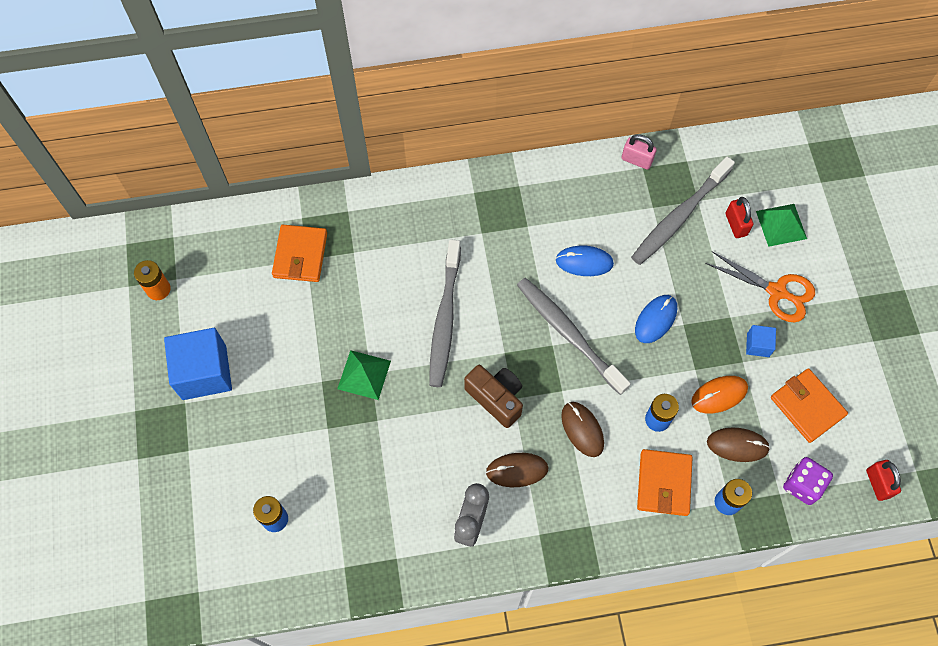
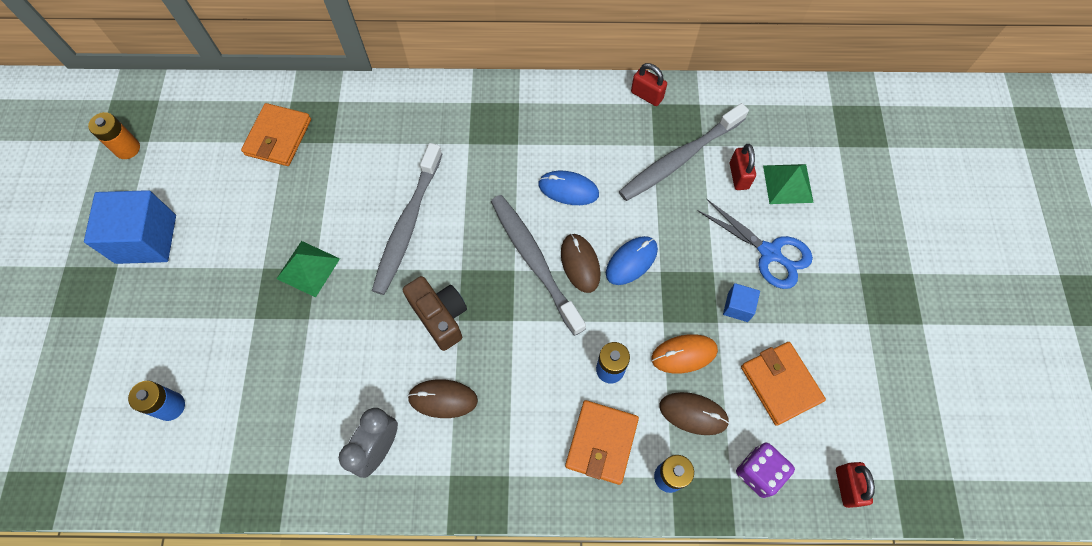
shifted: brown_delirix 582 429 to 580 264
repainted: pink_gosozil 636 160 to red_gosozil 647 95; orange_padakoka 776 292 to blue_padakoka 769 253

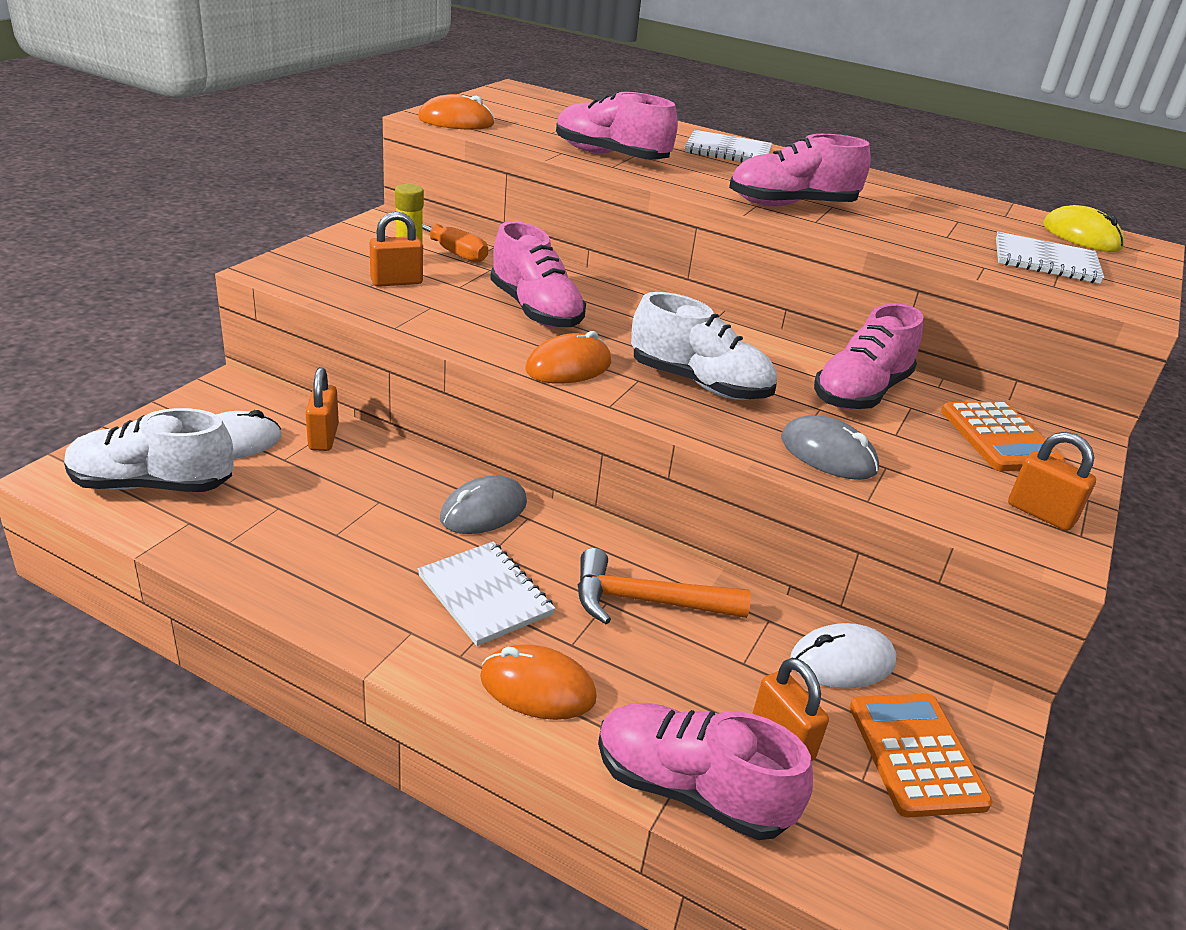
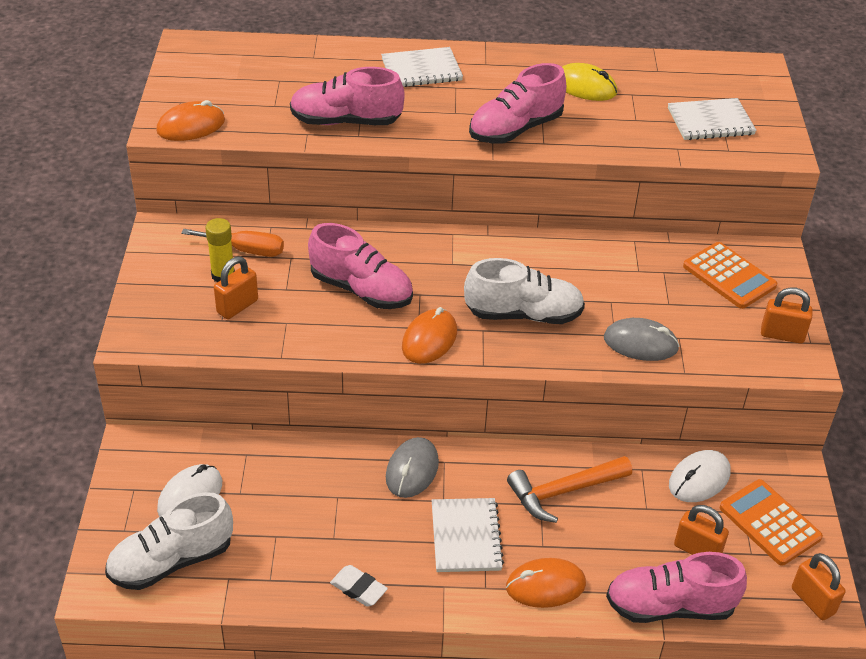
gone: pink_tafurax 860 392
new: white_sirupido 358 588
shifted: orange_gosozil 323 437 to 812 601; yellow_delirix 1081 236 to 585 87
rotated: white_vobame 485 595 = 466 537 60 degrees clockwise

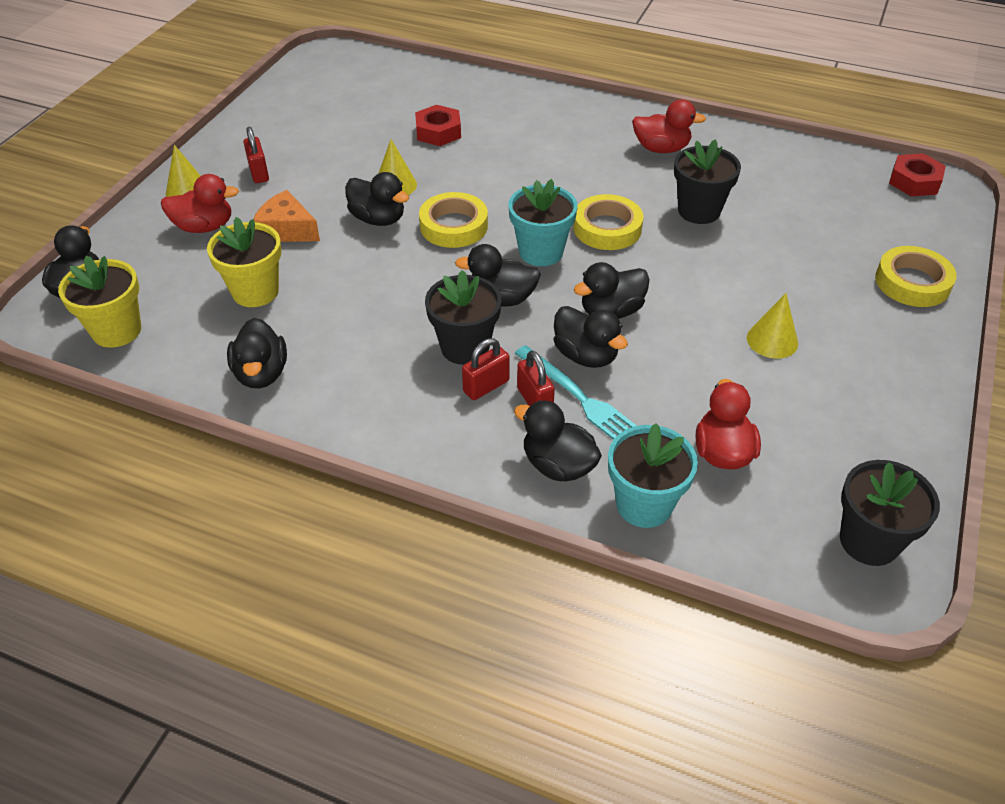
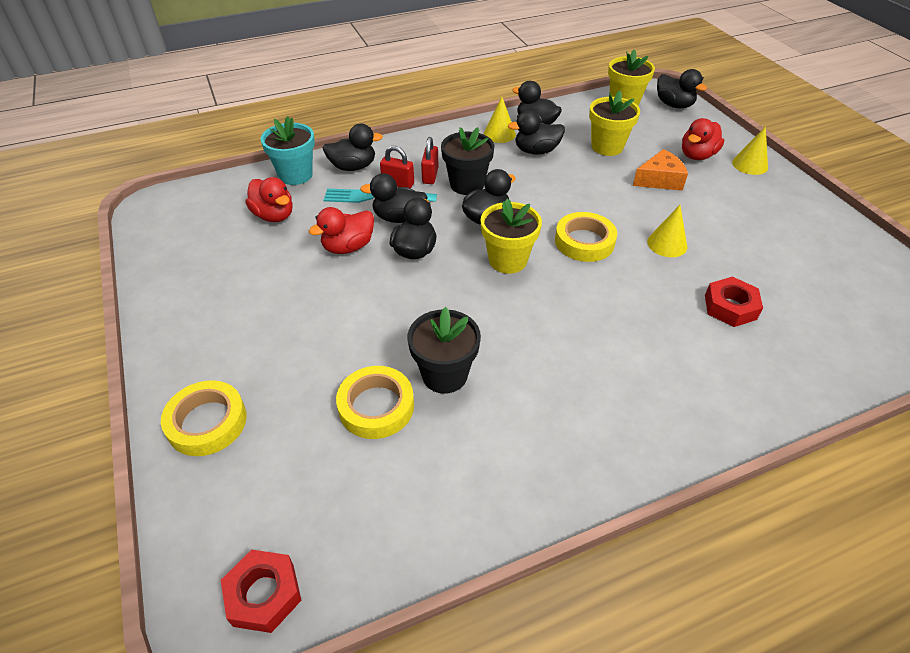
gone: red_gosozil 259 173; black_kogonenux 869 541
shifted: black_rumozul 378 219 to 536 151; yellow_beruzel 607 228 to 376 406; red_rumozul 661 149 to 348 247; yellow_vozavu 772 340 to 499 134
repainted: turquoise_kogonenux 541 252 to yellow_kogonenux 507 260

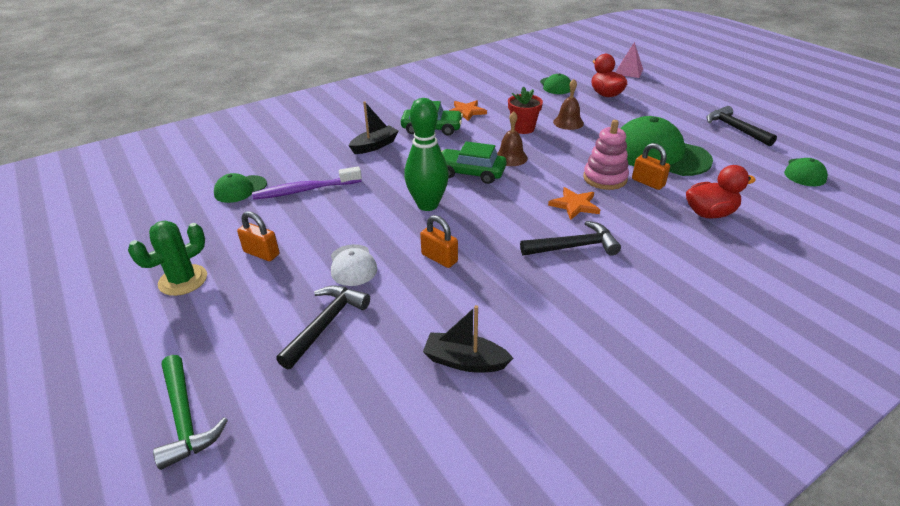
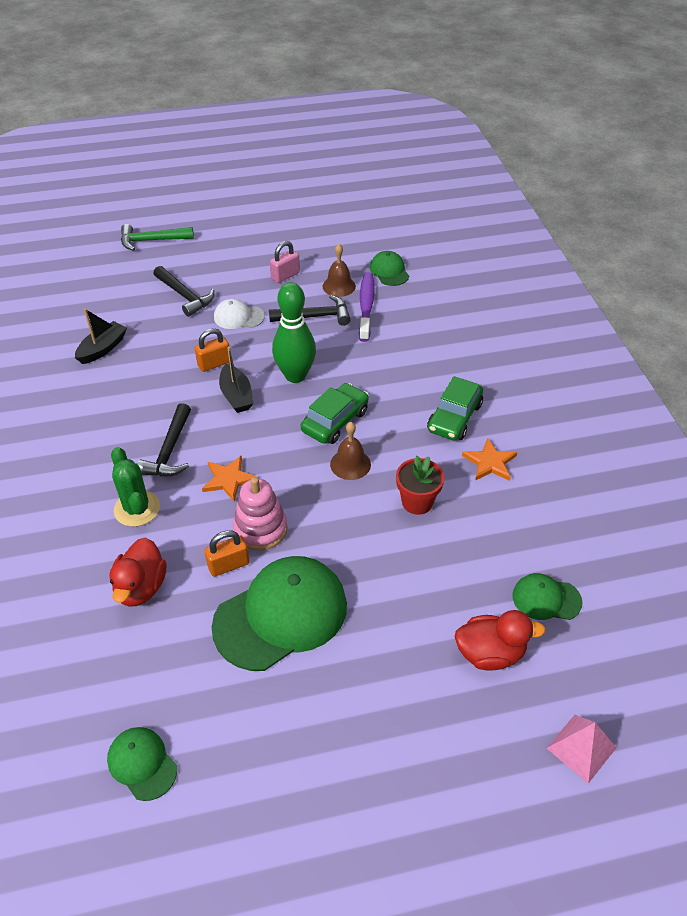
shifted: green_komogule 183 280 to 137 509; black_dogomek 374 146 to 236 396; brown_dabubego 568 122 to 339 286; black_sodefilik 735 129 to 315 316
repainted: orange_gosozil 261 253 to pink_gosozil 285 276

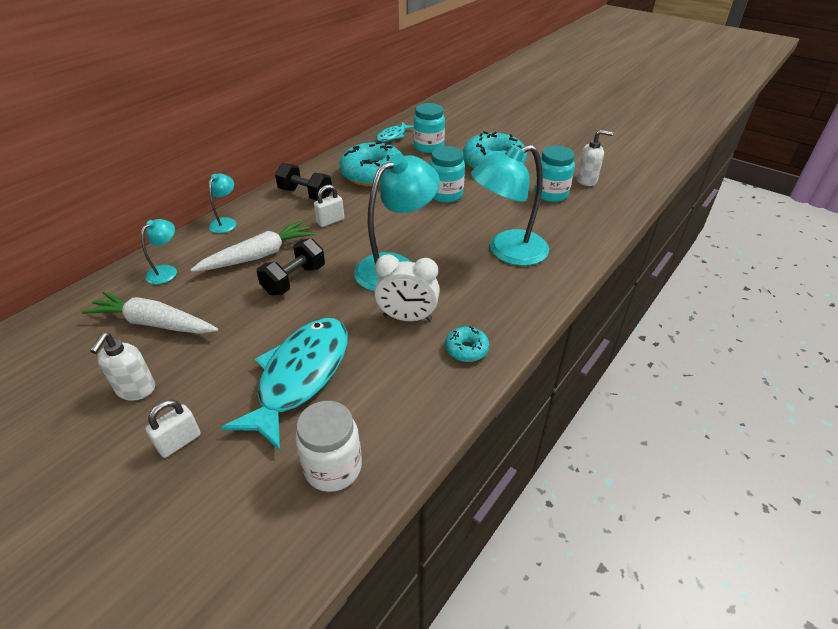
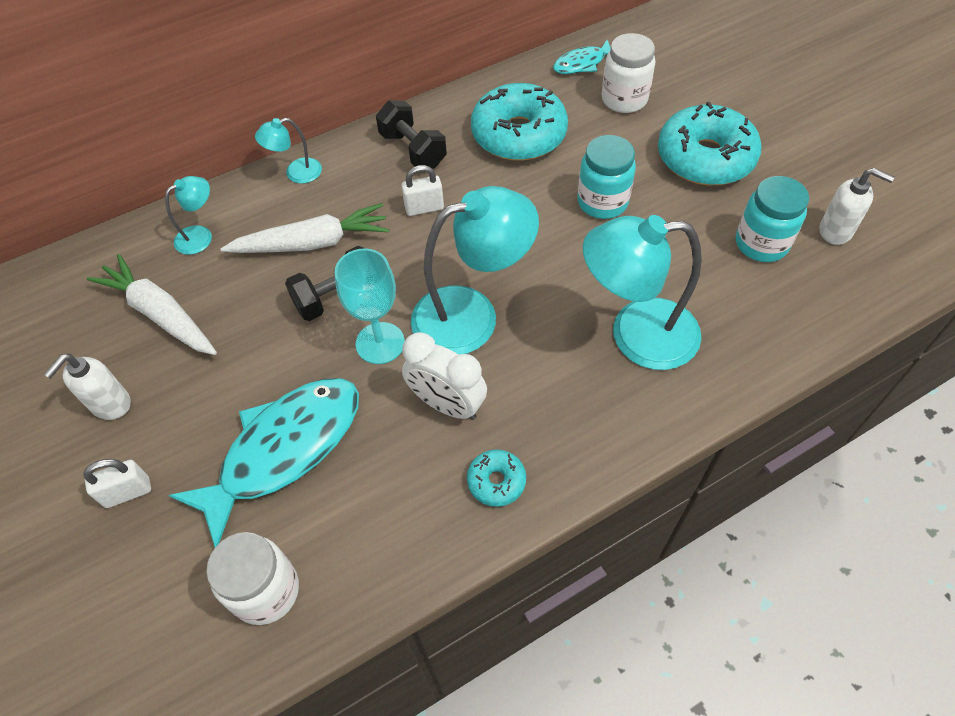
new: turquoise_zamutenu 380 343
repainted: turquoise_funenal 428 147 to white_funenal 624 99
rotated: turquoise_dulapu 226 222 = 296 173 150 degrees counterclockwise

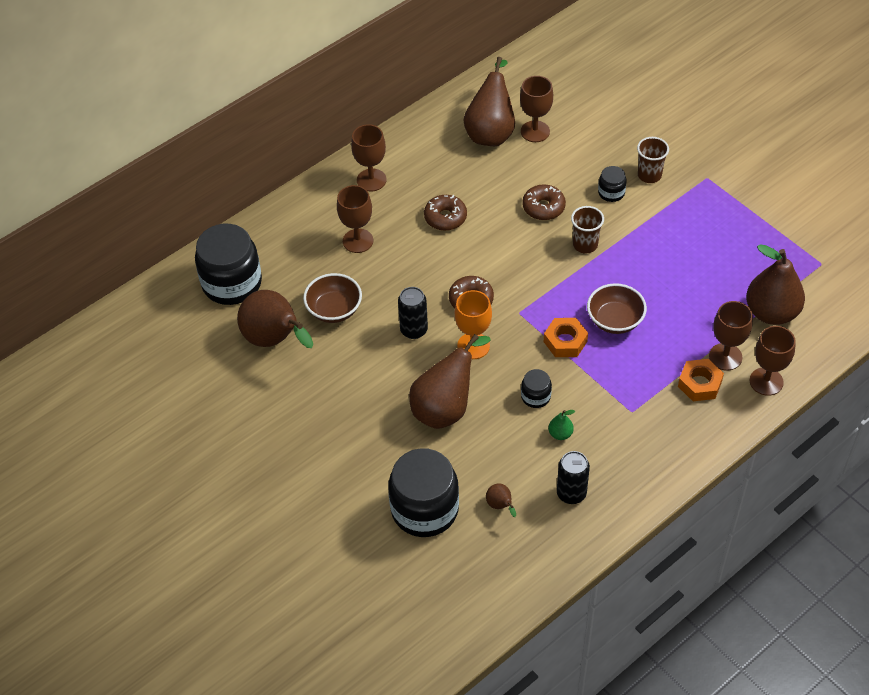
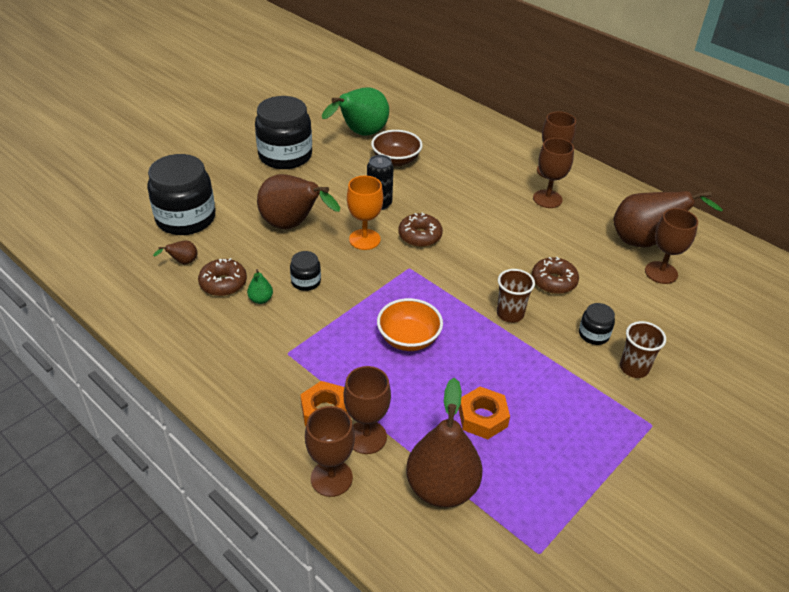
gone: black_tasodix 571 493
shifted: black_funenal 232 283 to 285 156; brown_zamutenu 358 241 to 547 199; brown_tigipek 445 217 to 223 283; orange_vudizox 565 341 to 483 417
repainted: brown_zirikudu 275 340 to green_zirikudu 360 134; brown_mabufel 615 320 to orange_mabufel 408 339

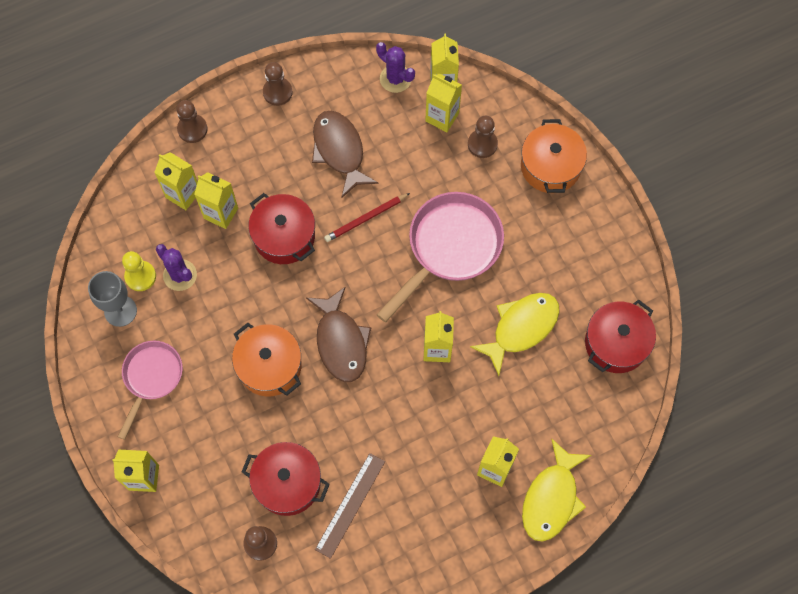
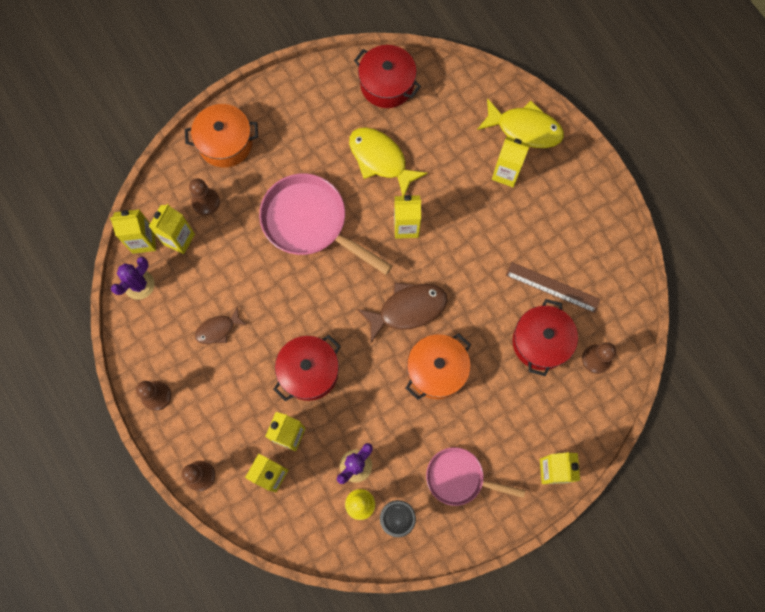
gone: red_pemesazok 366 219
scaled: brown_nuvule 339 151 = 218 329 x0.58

» ASSIGNED TASK
Set down the entries shown above once more, exactly as they read, but without pictures.

» FINISHED EXERCISE
shifted: brown_delirix 582 429 to 580 264
repainted: pink_gosozil 636 160 to red_gosozil 647 95; orange_padakoka 776 292 to blue_padakoka 769 253

gone: pink_tafurax 860 392
new: white_sirupido 358 588
shifted: orange_gosozil 323 437 to 812 601; yellow_delirix 1081 236 to 585 87
rotated: white_vobame 485 595 = 466 537 60 degrees clockwise

gone: red_gosozil 259 173; black_kogonenux 869 541
shifted: black_rumozul 378 219 to 536 151; yellow_beruzel 607 228 to 376 406; red_rumozul 661 149 to 348 247; yellow_vozavu 772 340 to 499 134
repainted: turquoise_kogonenux 541 252 to yellow_kogonenux 507 260

shifted: green_komogule 183 280 to 137 509; black_dogomek 374 146 to 236 396; brown_dabubego 568 122 to 339 286; black_sodefilik 735 129 to 315 316
repainted: orange_gosozil 261 253 to pink_gosozil 285 276

new: turquoise_zamutenu 380 343
repainted: turquoise_funenal 428 147 to white_funenal 624 99
rotated: turquoise_dulapu 226 222 = 296 173 150 degrees counterclockwise

gone: black_tasodix 571 493
shifted: black_funenal 232 283 to 285 156; brown_zamutenu 358 241 to 547 199; brown_tigipek 445 217 to 223 283; orange_vudizox 565 341 to 483 417
repainted: brown_zirikudu 275 340 to green_zirikudu 360 134; brown_mabufel 615 320 to orange_mabufel 408 339

gone: red_pemesazok 366 219
scaled: brown_nuvule 339 151 = 218 329 x0.58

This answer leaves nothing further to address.